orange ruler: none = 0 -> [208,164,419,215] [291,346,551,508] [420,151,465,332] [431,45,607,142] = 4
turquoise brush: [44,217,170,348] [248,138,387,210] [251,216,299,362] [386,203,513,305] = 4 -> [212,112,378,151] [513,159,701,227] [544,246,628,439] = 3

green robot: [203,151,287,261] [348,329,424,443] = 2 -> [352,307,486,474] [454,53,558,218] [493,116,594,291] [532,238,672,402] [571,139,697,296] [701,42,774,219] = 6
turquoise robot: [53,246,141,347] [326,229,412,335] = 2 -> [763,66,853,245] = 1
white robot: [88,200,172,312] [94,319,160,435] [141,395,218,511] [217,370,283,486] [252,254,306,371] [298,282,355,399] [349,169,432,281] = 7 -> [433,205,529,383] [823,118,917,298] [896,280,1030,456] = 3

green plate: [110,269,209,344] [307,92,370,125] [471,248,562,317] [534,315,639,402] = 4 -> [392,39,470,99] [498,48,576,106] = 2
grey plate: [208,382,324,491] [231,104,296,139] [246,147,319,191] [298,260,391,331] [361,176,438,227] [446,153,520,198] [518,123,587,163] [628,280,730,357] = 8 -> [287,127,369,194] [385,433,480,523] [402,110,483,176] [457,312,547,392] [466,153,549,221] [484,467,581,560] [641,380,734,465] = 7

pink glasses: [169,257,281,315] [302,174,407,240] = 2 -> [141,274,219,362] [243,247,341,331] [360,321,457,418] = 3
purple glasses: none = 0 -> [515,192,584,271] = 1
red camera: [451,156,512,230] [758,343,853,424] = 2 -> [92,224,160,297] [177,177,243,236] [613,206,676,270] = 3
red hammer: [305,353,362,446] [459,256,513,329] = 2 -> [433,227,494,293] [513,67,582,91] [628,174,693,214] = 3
**********
Line by line, copy the data above exactly as it reads.

orange ruler: none = 0 -> [208,164,419,215] [291,346,551,508] [420,151,465,332] [431,45,607,142] = 4
turquoise brush: [44,217,170,348] [248,138,387,210] [251,216,299,362] [386,203,513,305] = 4 -> [212,112,378,151] [513,159,701,227] [544,246,628,439] = 3

green robot: [203,151,287,261] [348,329,424,443] = 2 -> [352,307,486,474] [454,53,558,218] [493,116,594,291] [532,238,672,402] [571,139,697,296] [701,42,774,219] = 6
turquoise robot: [53,246,141,347] [326,229,412,335] = 2 -> [763,66,853,245] = 1
white robot: [88,200,172,312] [94,319,160,435] [141,395,218,511] [217,370,283,486] [252,254,306,371] [298,282,355,399] [349,169,432,281] = 7 -> [433,205,529,383] [823,118,917,298] [896,280,1030,456] = 3

green plate: [110,269,209,344] [307,92,370,125] [471,248,562,317] [534,315,639,402] = 4 -> [392,39,470,99] [498,48,576,106] = 2
grey plate: [208,382,324,491] [231,104,296,139] [246,147,319,191] [298,260,391,331] [361,176,438,227] [446,153,520,198] [518,123,587,163] [628,280,730,357] = 8 -> [287,127,369,194] [385,433,480,523] [402,110,483,176] [457,312,547,392] [466,153,549,221] [484,467,581,560] [641,380,734,465] = 7

pink glasses: [169,257,281,315] [302,174,407,240] = 2 -> [141,274,219,362] [243,247,341,331] [360,321,457,418] = 3
purple glasses: none = 0 -> [515,192,584,271] = 1
red camera: [451,156,512,230] [758,343,853,424] = 2 -> [92,224,160,297] [177,177,243,236] [613,206,676,270] = 3
red hammer: [305,353,362,446] [459,256,513,329] = 2 -> [433,227,494,293] [513,67,582,91] [628,174,693,214] = 3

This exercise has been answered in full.